[Saved data entries]
──────────

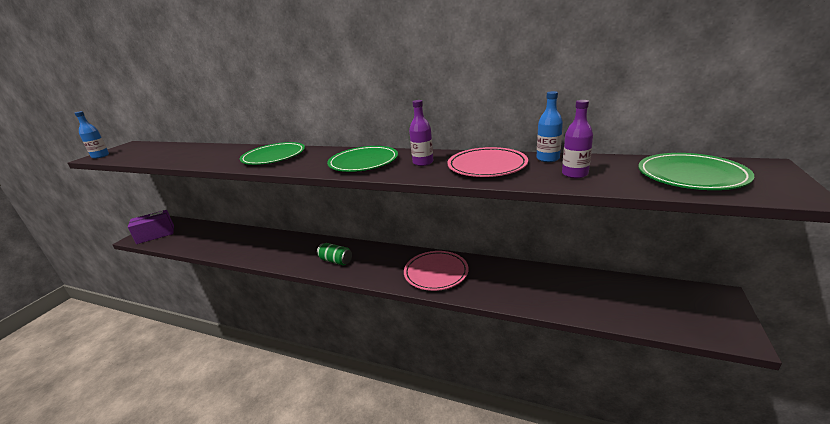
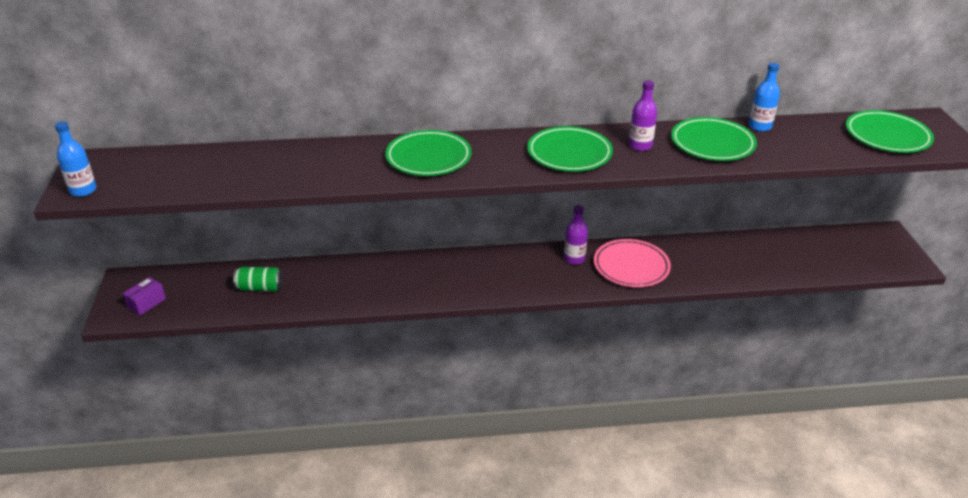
camera: 30 degrees left, 10 degrees up
(156, 235) = (146, 303): purple box -> purple box, size x0.58
(336, 261) = (498, 278): green can -> green can (260, 288)
(487, 166) = (712, 143): pink plate -> green plate
(574, 174) = (800, 144): purple bottle -> purple bottle (574, 259)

──────────

◆ What to do ◆
The records above are to be restated exactly, without their pictures.

◆ Solved exercise ◆
camera: 30 degrees left, 10 degrees up
(156, 235) = (146, 303): purple box -> purple box, size x0.58
(336, 261) = (498, 278): green can -> green can (260, 288)
(487, 166) = (712, 143): pink plate -> green plate
(574, 174) = (800, 144): purple bottle -> purple bottle (574, 259)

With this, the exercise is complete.